----- SUPPLIED RECORDS -----

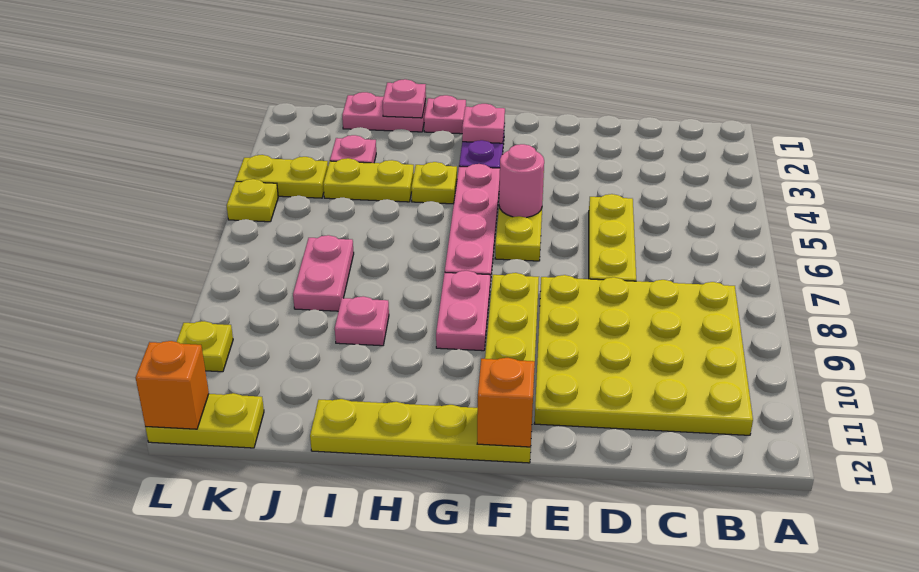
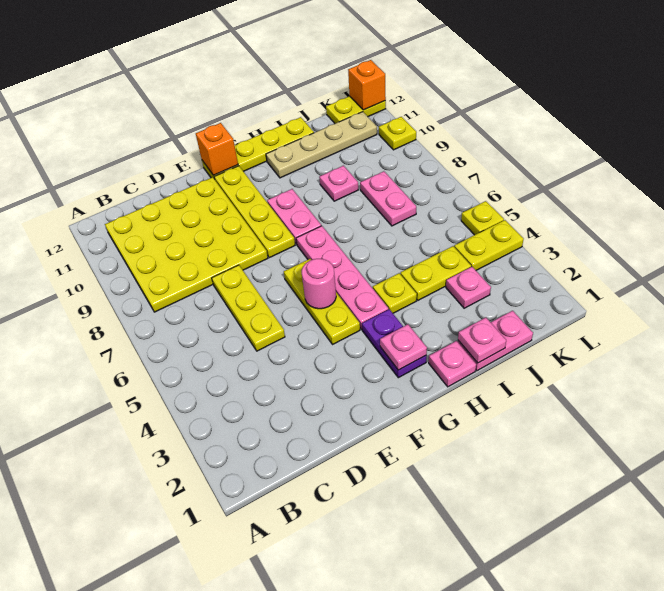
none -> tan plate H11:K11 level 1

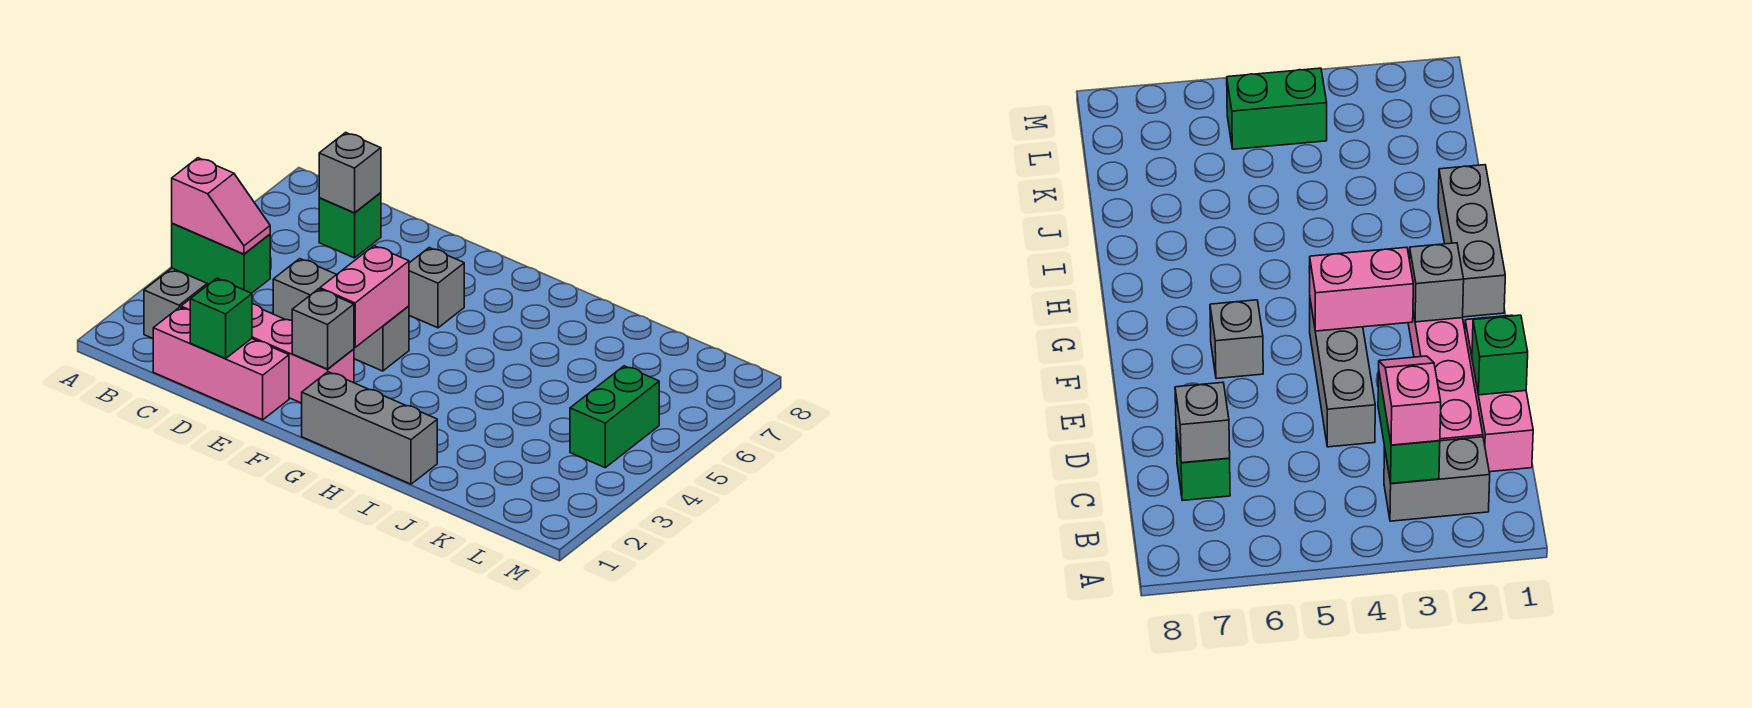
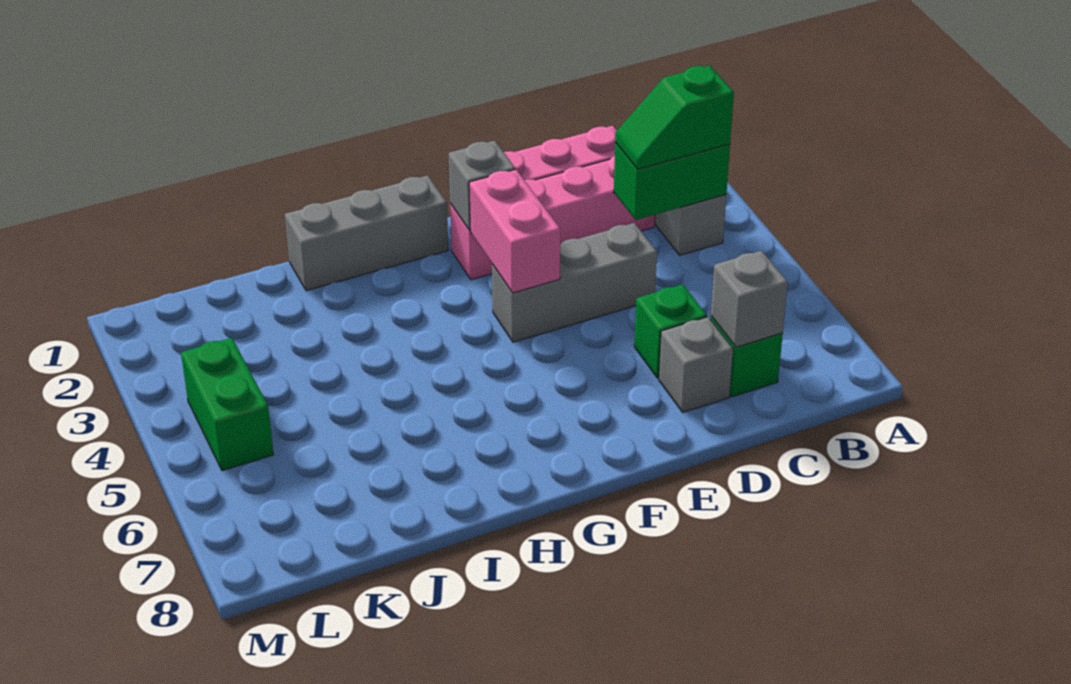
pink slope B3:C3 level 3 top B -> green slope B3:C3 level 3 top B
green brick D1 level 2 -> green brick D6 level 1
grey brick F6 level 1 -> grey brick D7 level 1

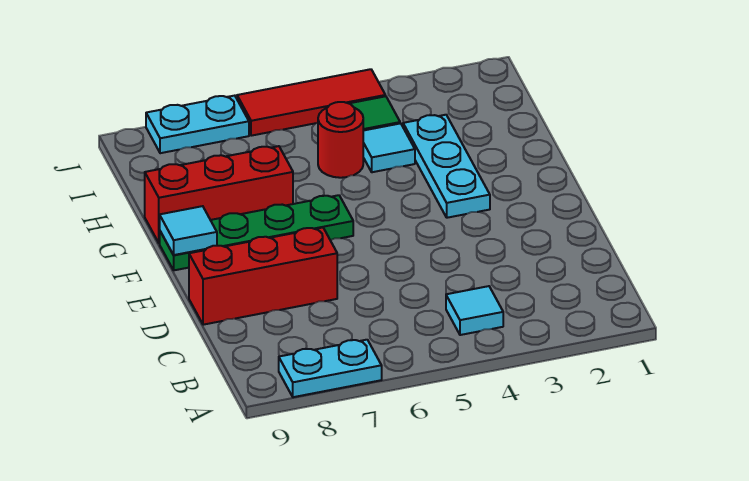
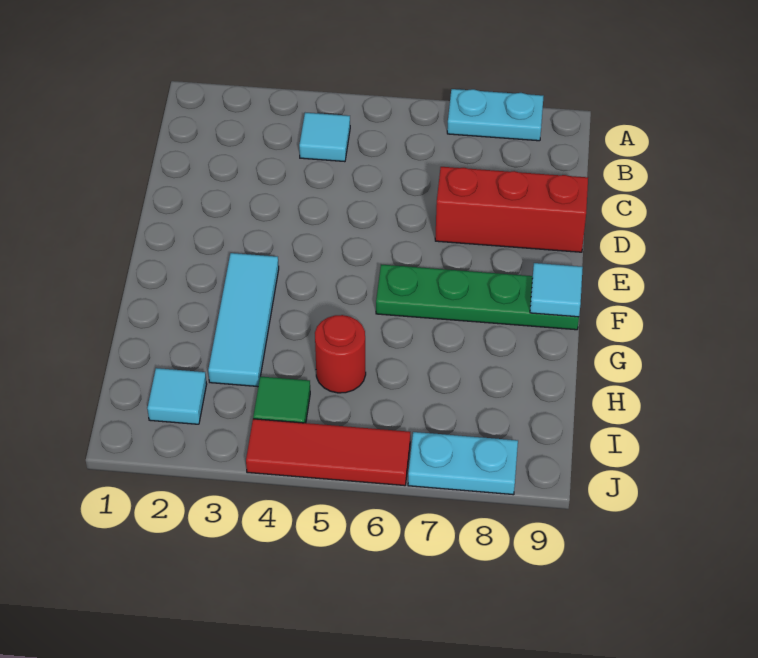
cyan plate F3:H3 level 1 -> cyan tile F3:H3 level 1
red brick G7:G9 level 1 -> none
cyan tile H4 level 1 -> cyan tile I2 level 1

-----

● **WHAT TO DO**
Every line above that contains the word "plate" should be reported.

● **RESULT OF THE TASK**
none -> tan plate H11:K11 level 1
cyan plate F3:H3 level 1 -> cyan tile F3:H3 level 1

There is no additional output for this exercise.